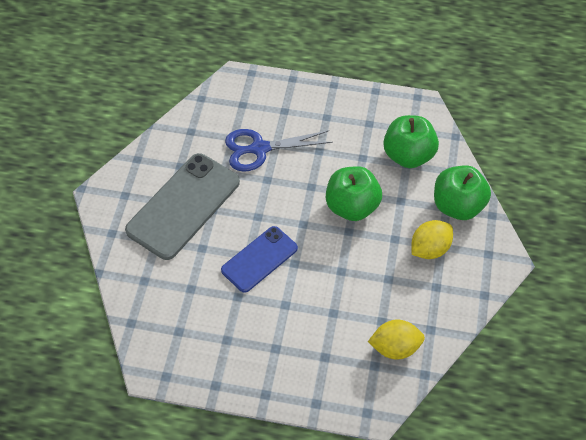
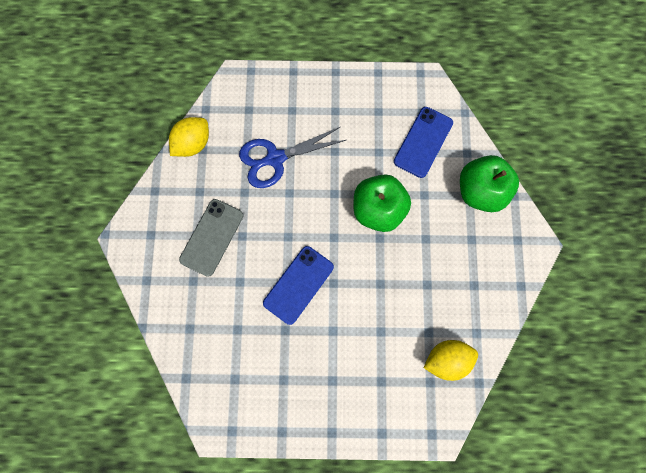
camera: 10 degrees left, 20 degrees up
(183, 206) = (211, 237): grey phone -> grey phone, size x0.61
(408, 155) = (423, 142): green apple -> blue phone
(429, 249) = (461, 244): yellow lemon -> yellow lemon (193, 144)

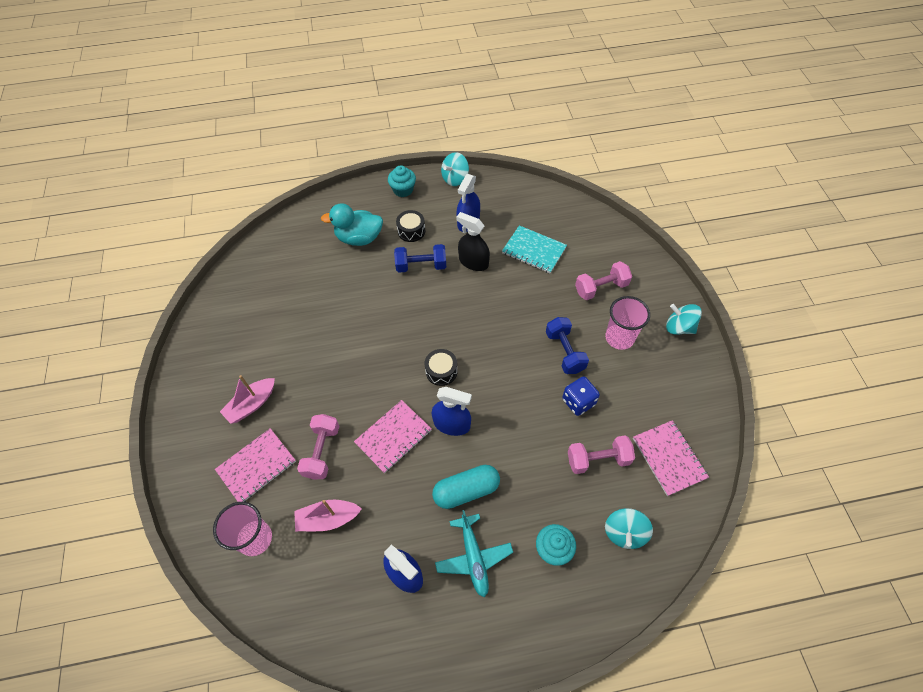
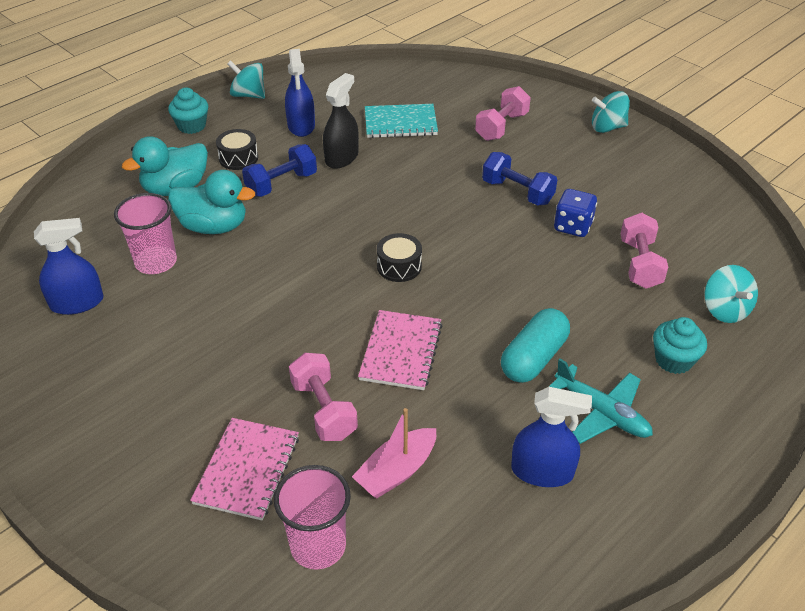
camera: 35 degrees left, 15 degrees down
(251, 404) = (178, 410): pink boat -> none
(359, 280) = (214, 226): none -> turquoise duck
(452, 424) = (458, 307): blue spray bottle -> blue spray bottle (77, 303)
(455, 179) = (248, 95): turquoise spinning top -> turquoise spinning top turned 105 degrees clockwise
(473, 262) = (341, 157): black spray bottle -> black spray bottle turned 120 degrees clockwise
(598, 459) = (640, 264): pink dumbbell -> pink dumbbell turned 45 degrees counterclockwise
(619, 338) = (560, 158): pink cup -> pink cup (156, 262)
(669, 458) = (702, 231): pink notebook -> none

Activity: Print every entry verbatim and leave all pictures out.

Reply to the exercise:
camera: 10 degrees left, 20 degrees up
(183, 206) = (211, 237): grey phone -> grey phone, size x0.61
(408, 155) = (423, 142): green apple -> blue phone
(429, 249) = (461, 244): yellow lemon -> yellow lemon (193, 144)

camera: 35 degrees left, 15 degrees down
(251, 404) = (178, 410): pink boat -> none
(359, 280) = (214, 226): none -> turquoise duck
(452, 424) = (458, 307): blue spray bottle -> blue spray bottle (77, 303)
(455, 179) = (248, 95): turquoise spinning top -> turquoise spinning top turned 105 degrees clockwise
(473, 262) = (341, 157): black spray bottle -> black spray bottle turned 120 degrees clockwise
(598, 459) = (640, 264): pink dumbbell -> pink dumbbell turned 45 degrees counterclockwise
(619, 338) = (560, 158): pink cup -> pink cup (156, 262)
(669, 458) = (702, 231): pink notebook -> none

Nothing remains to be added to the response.